ACTION ITEM — In the material below, find each line with the word "moved" and list it.

[DATASET — start]

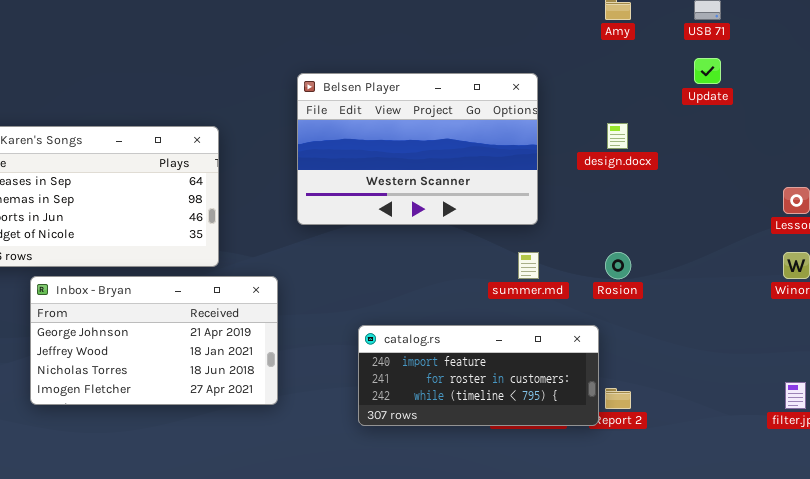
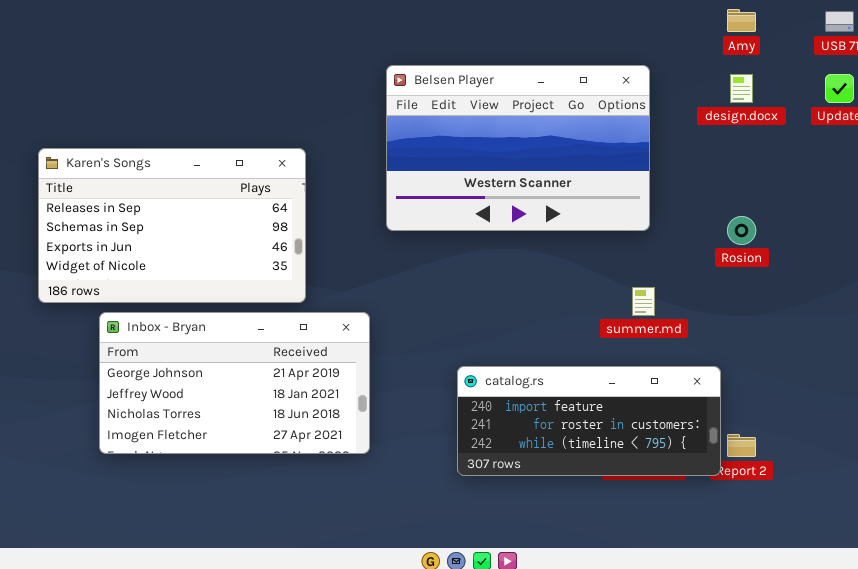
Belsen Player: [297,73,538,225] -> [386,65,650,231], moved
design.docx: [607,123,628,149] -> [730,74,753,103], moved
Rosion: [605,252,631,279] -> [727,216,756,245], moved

[DATASET — finish]
[DATASET — start]

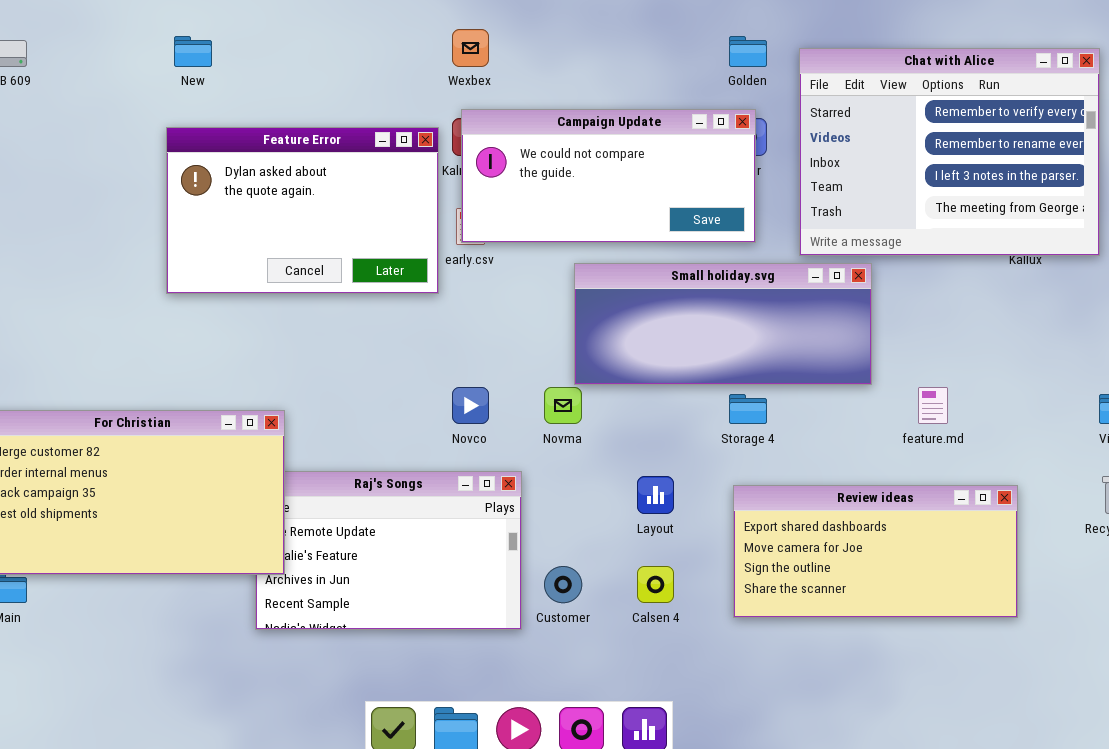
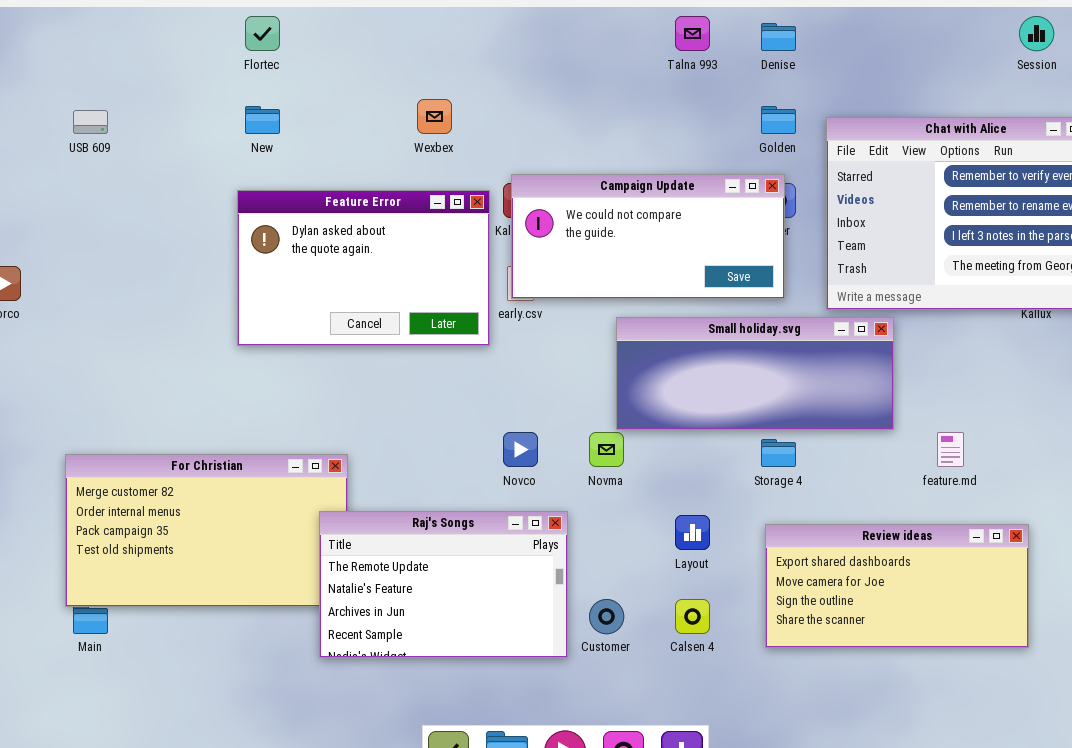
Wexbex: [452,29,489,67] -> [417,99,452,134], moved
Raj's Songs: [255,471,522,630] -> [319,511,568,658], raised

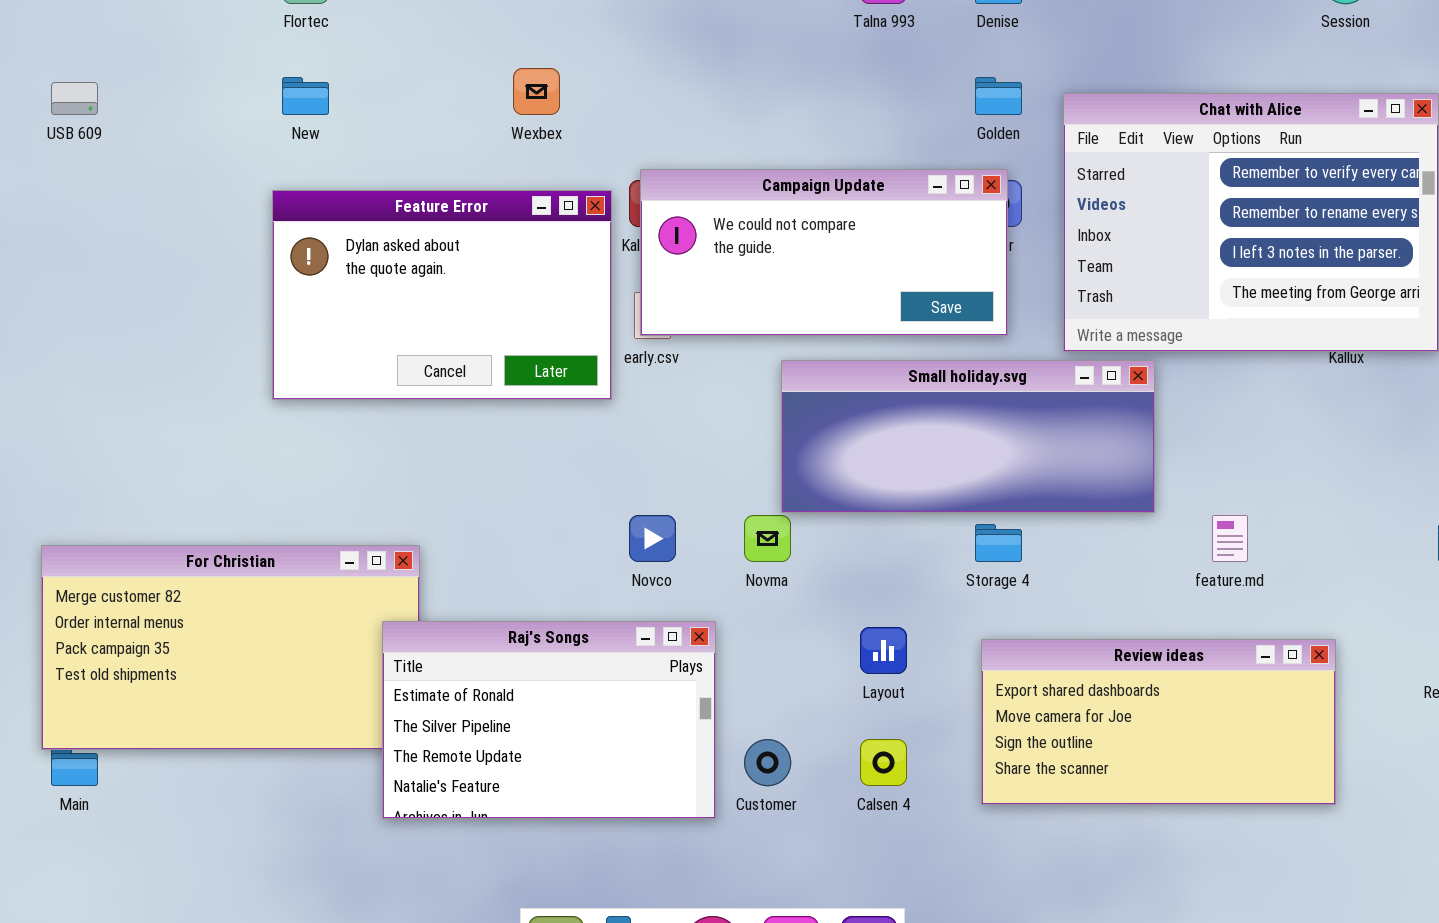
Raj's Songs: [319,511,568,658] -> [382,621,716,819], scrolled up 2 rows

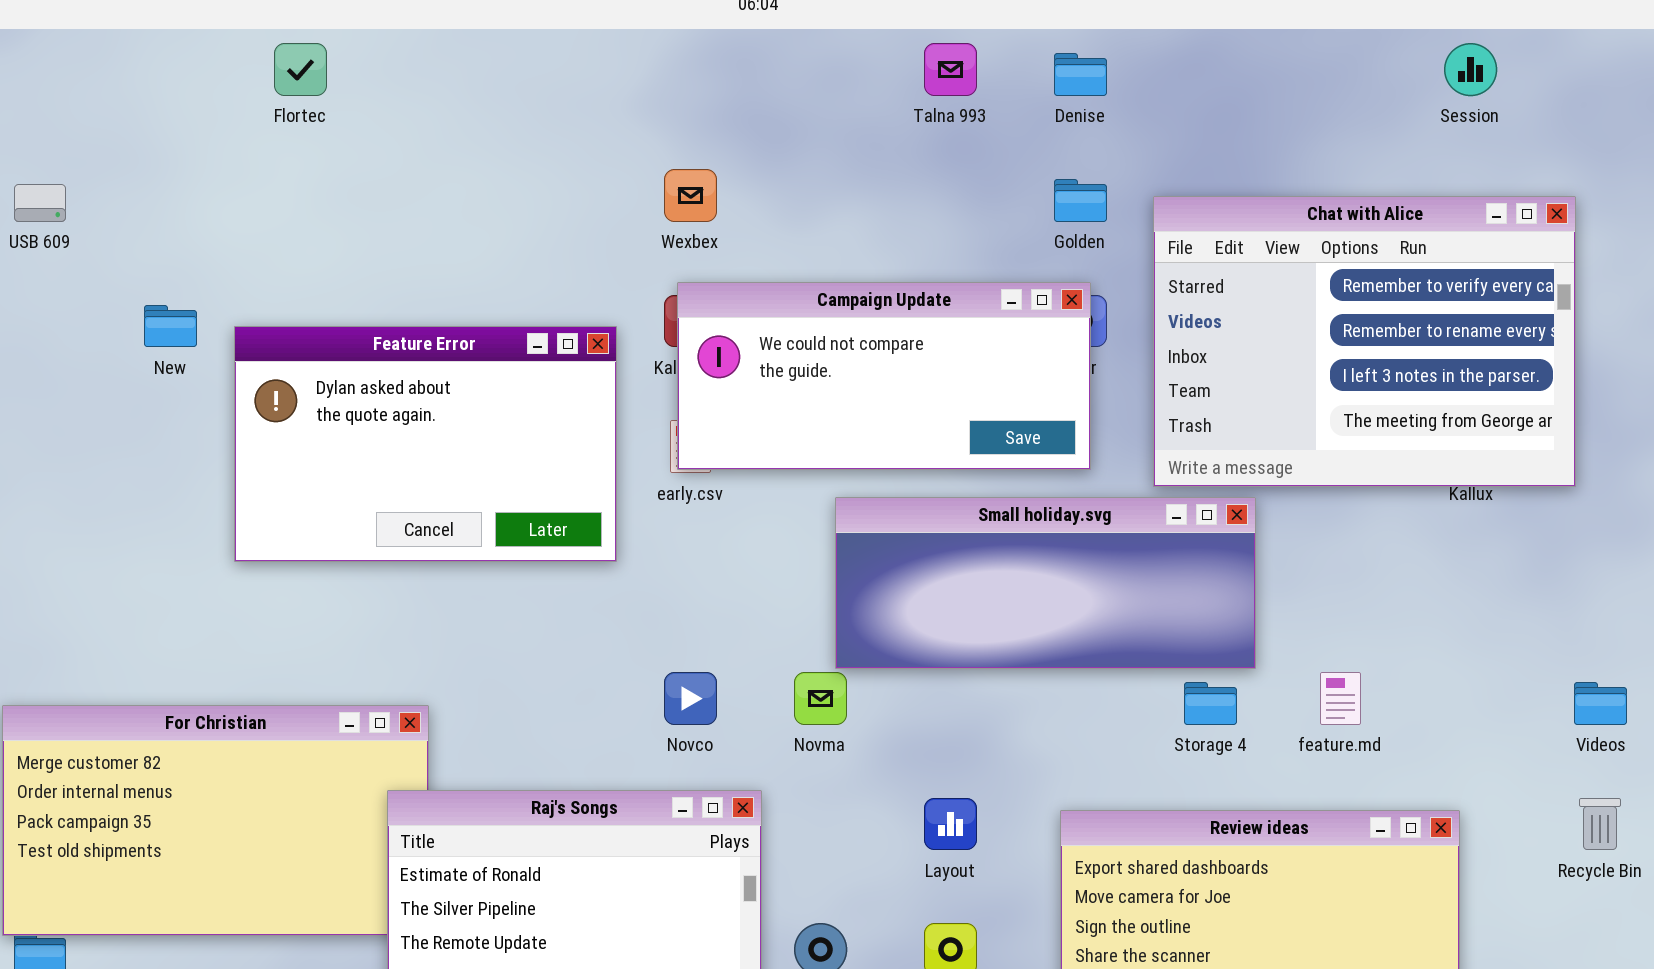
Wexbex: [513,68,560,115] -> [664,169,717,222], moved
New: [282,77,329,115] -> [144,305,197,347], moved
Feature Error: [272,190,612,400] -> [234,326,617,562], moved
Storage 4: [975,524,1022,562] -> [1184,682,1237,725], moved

[DATASET — finish]

RESULT OF THIS EXERCISE —
Belsen Player: [297,73,538,225] -> [386,65,650,231], moved
design.docx: [607,123,628,149] -> [730,74,753,103], moved
Rosion: [605,252,631,279] -> [727,216,756,245], moved
Wexbex: [452,29,489,67] -> [417,99,452,134], moved
Wexbex: [513,68,560,115] -> [664,169,717,222], moved
New: [282,77,329,115] -> [144,305,197,347], moved
Feature Error: [272,190,612,400] -> [234,326,617,562], moved
Storage 4: [975,524,1022,562] -> [1184,682,1237,725], moved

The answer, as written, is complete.